"""

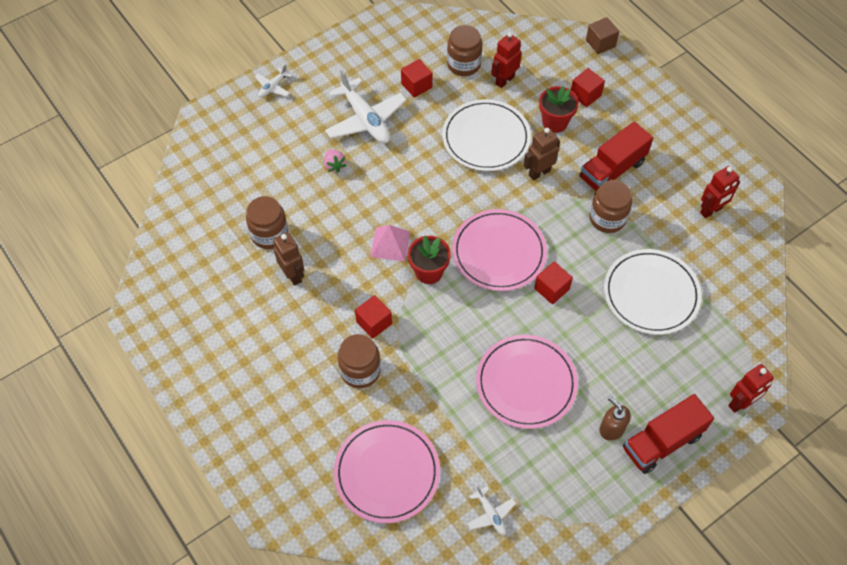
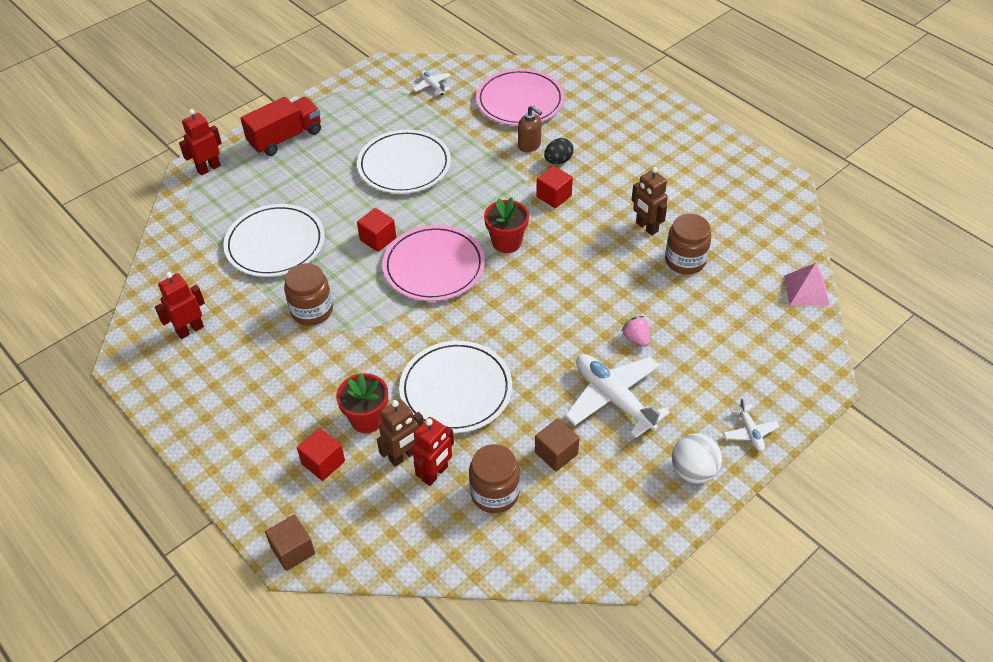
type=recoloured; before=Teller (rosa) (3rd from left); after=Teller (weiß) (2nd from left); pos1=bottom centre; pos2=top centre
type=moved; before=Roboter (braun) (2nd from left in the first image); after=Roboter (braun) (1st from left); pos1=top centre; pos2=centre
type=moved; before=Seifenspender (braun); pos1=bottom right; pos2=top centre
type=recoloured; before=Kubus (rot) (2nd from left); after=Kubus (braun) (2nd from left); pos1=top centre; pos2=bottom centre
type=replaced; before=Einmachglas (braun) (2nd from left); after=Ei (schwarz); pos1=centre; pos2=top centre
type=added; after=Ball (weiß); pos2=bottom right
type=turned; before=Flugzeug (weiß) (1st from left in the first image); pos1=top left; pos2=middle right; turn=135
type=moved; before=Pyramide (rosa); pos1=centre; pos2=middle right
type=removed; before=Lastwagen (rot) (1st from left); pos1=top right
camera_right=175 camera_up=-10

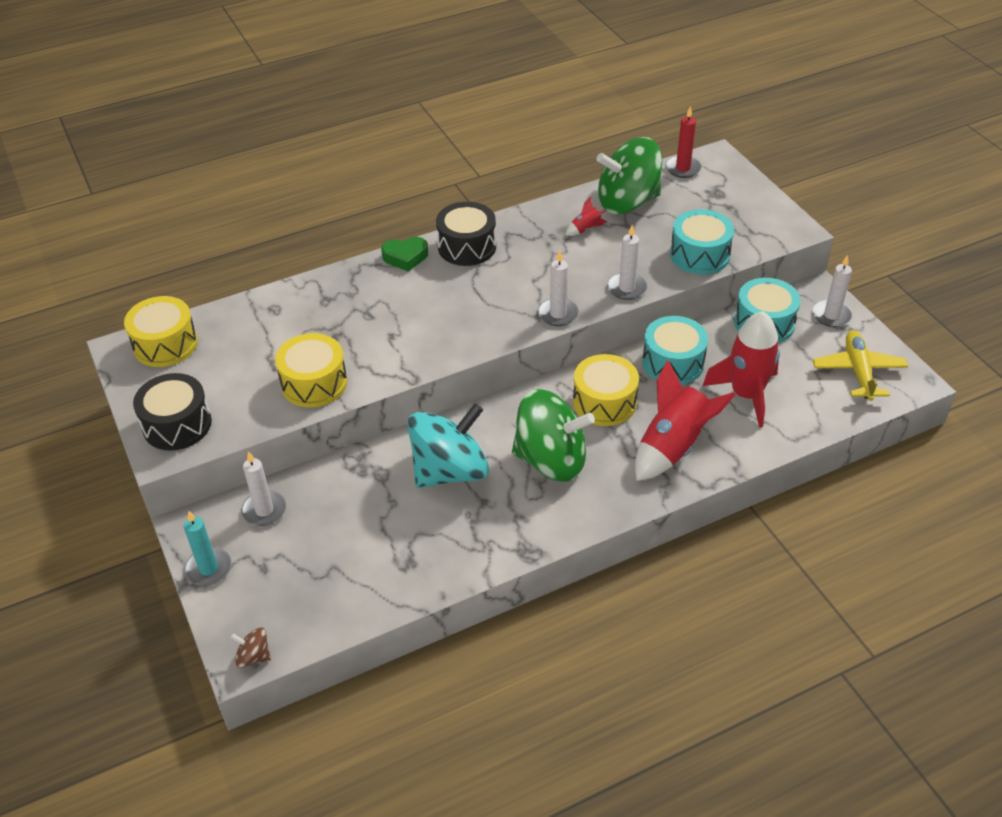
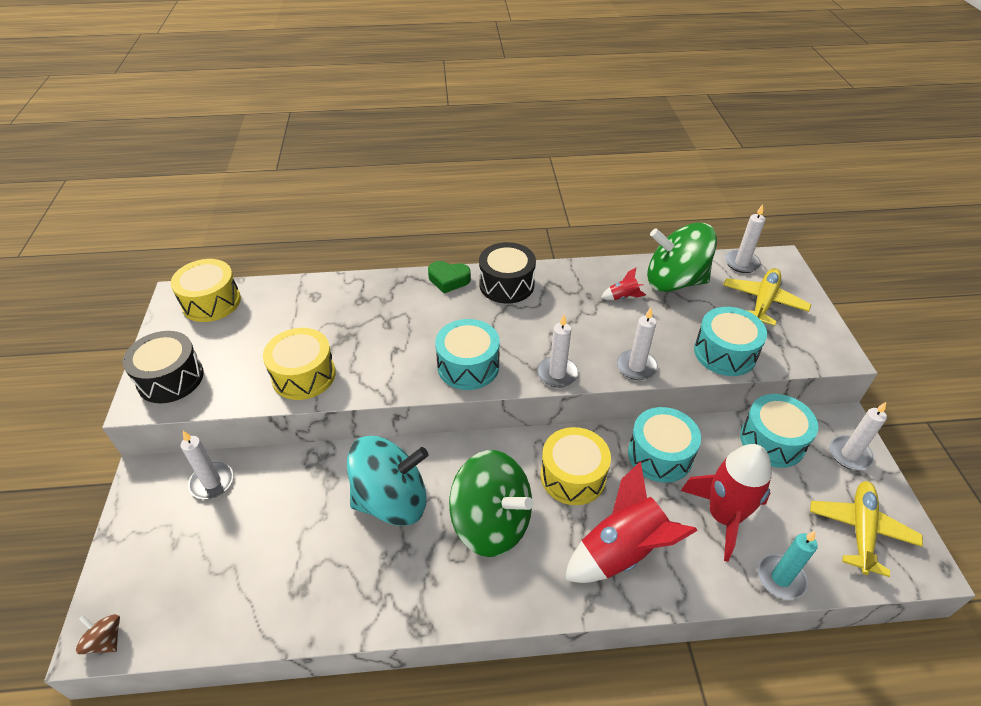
type=added; after=Trommel (türkis) (1st from left); pos2=centre
type=added; after=Flugzeug (gelb) (1st from left); pos2=middle right
type=recoloured; before=Kerze (rot); after=Kerze (weiß) (4th from left); pos1=top right; pos2=middle right
type=moved; before=Kerze (türkis); pos1=bottom left; pos2=bottom right
camera_right=20 camera_up=0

"""

_Your task_
All of the entries above should be retyped exactly, with the pictures left out.

_Response for this exercise_
type=recoloured; before=Teller (rosa) (3rd from left); after=Teller (weiß) (2nd from left); pos1=bottom centre; pos2=top centre
type=moved; before=Roboter (braun) (2nd from left in the first image); after=Roboter (braun) (1st from left); pos1=top centre; pos2=centre
type=moved; before=Seifenspender (braun); pos1=bottom right; pos2=top centre
type=recoloured; before=Kubus (rot) (2nd from left); after=Kubus (braun) (2nd from left); pos1=top centre; pos2=bottom centre
type=replaced; before=Einmachglas (braun) (2nd from left); after=Ei (schwarz); pos1=centre; pos2=top centre
type=added; after=Ball (weiß); pos2=bottom right
type=turned; before=Flugzeug (weiß) (1st from left in the first image); pos1=top left; pos2=middle right; turn=135
type=moved; before=Pyramide (rosa); pos1=centre; pos2=middle right
type=removed; before=Lastwagen (rot) (1st from left); pos1=top right
camera_right=175 camera_up=-10

type=added; after=Trommel (türkis) (1st from left); pos2=centre
type=added; after=Flugzeug (gelb) (1st from left); pos2=middle right
type=recoloured; before=Kerze (rot); after=Kerze (weiß) (4th from left); pos1=top right; pos2=middle right
type=moved; before=Kerze (türkis); pos1=bottom left; pos2=bottom right
camera_right=20 camera_up=0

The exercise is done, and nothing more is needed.